▸ **TASK INPUT**
--------------------------------

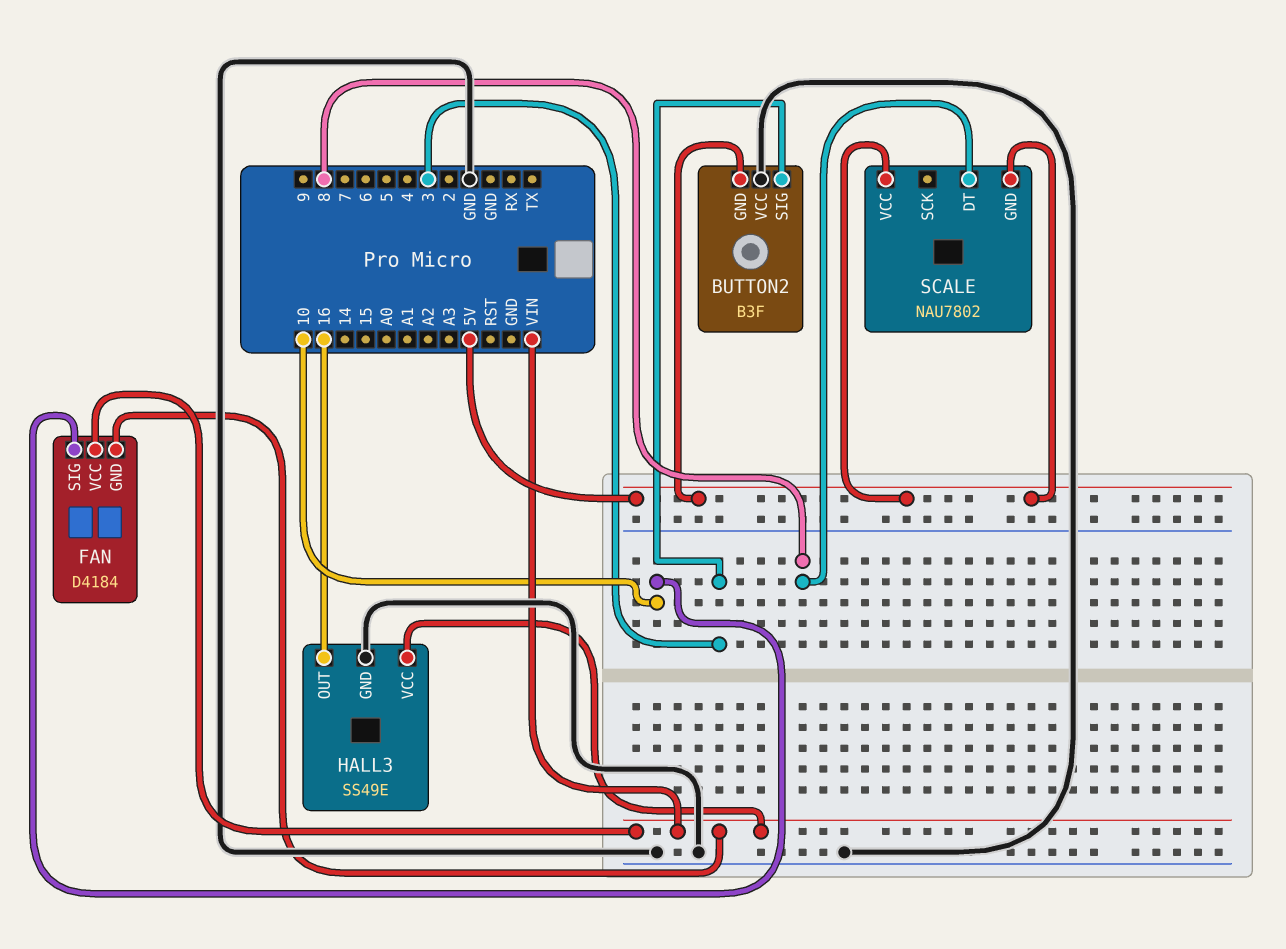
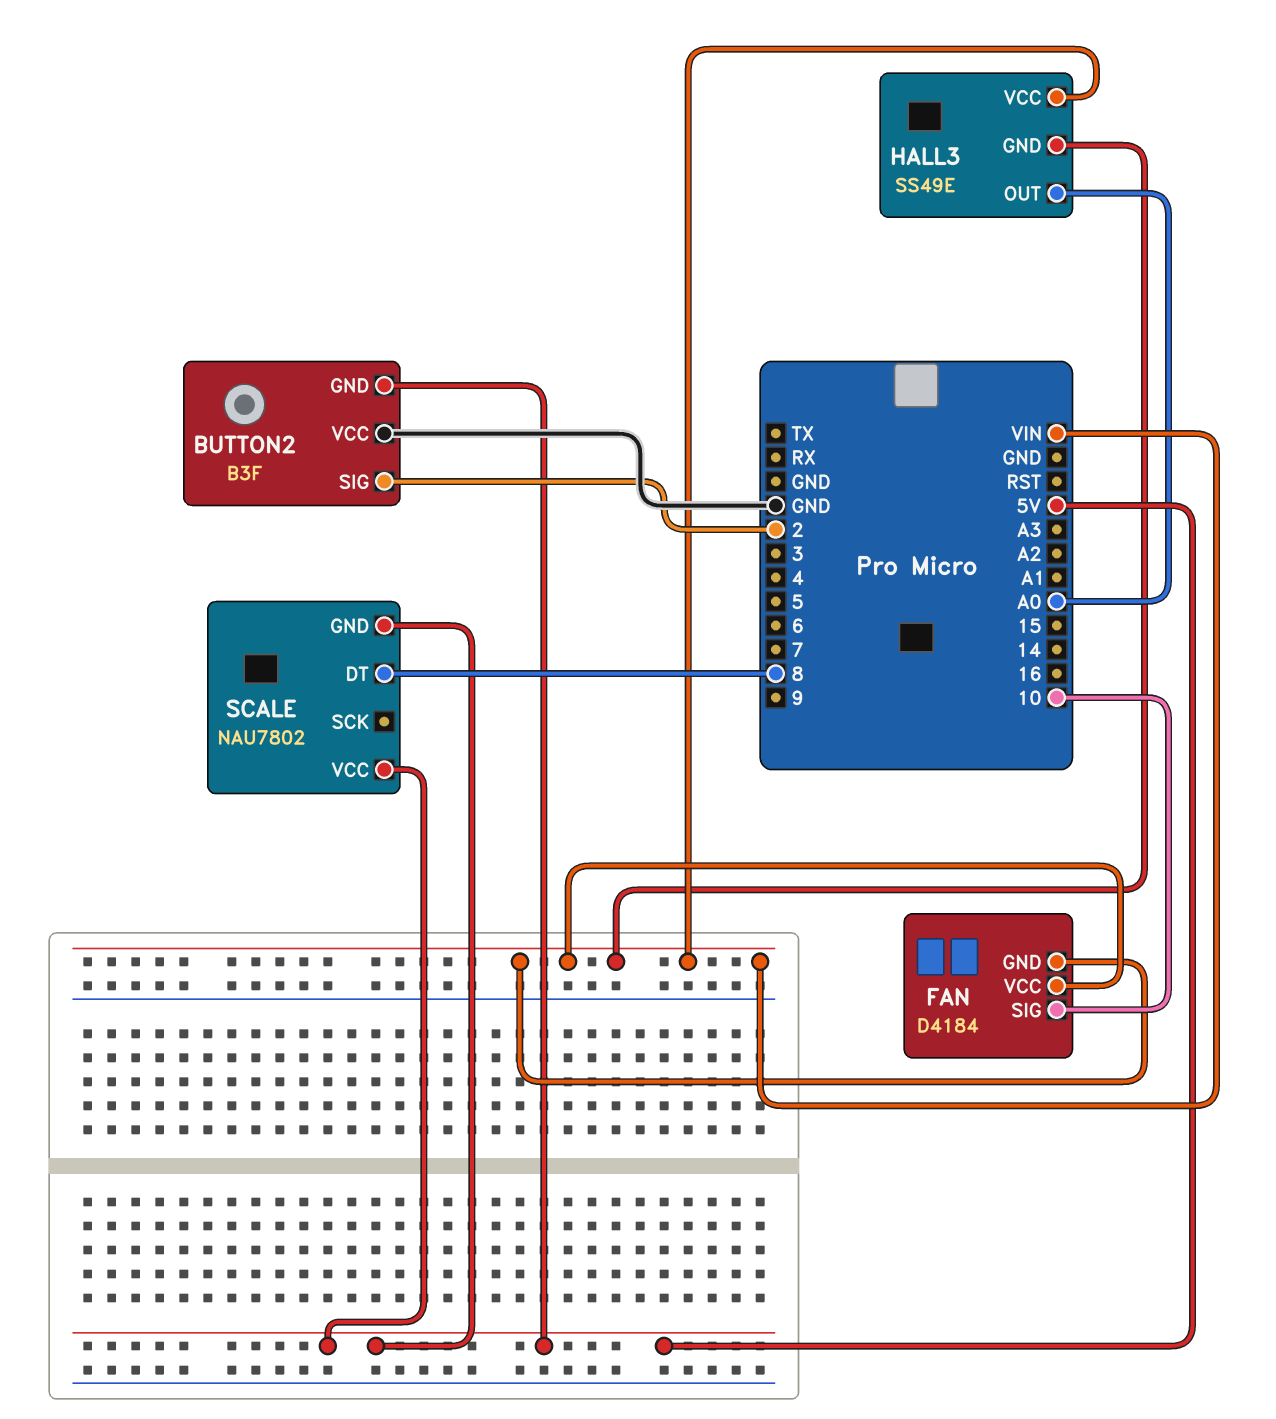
BUTTON2 pin SIG: 3 -> 2
HALL3 pin GND: GND -> VIN
HALL3 pin OUT: 16 -> A0

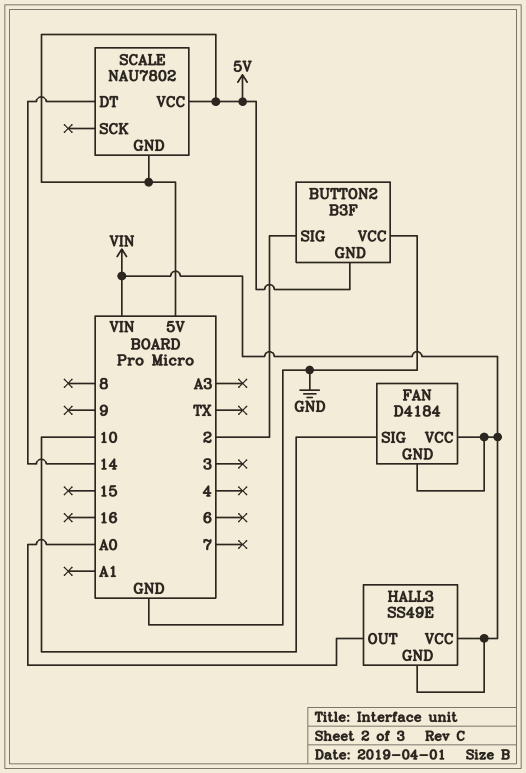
SCALE pin DT: 8 -> 14

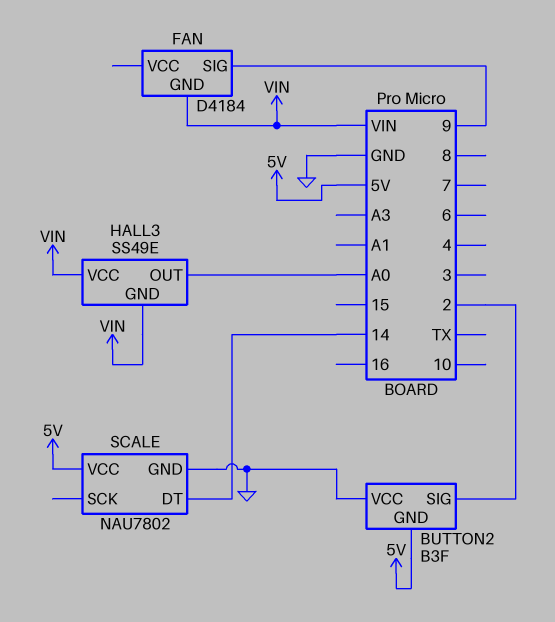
FAN pin SIG: 10 -> 9
FAN pin VCC: VIN -> none
SCALE pin GND: 5V -> GND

--------------------------------

▸ **EXERCISE DETAILS**
Reproduce the data verbatim and omit each image.

▸ **RESPONSE TO THE EXERCISE**
BUTTON2 pin SIG: 3 -> 2
HALL3 pin GND: GND -> VIN
HALL3 pin OUT: 16 -> A0

SCALE pin DT: 8 -> 14

FAN pin SIG: 10 -> 9
FAN pin VCC: VIN -> none
SCALE pin GND: 5V -> GND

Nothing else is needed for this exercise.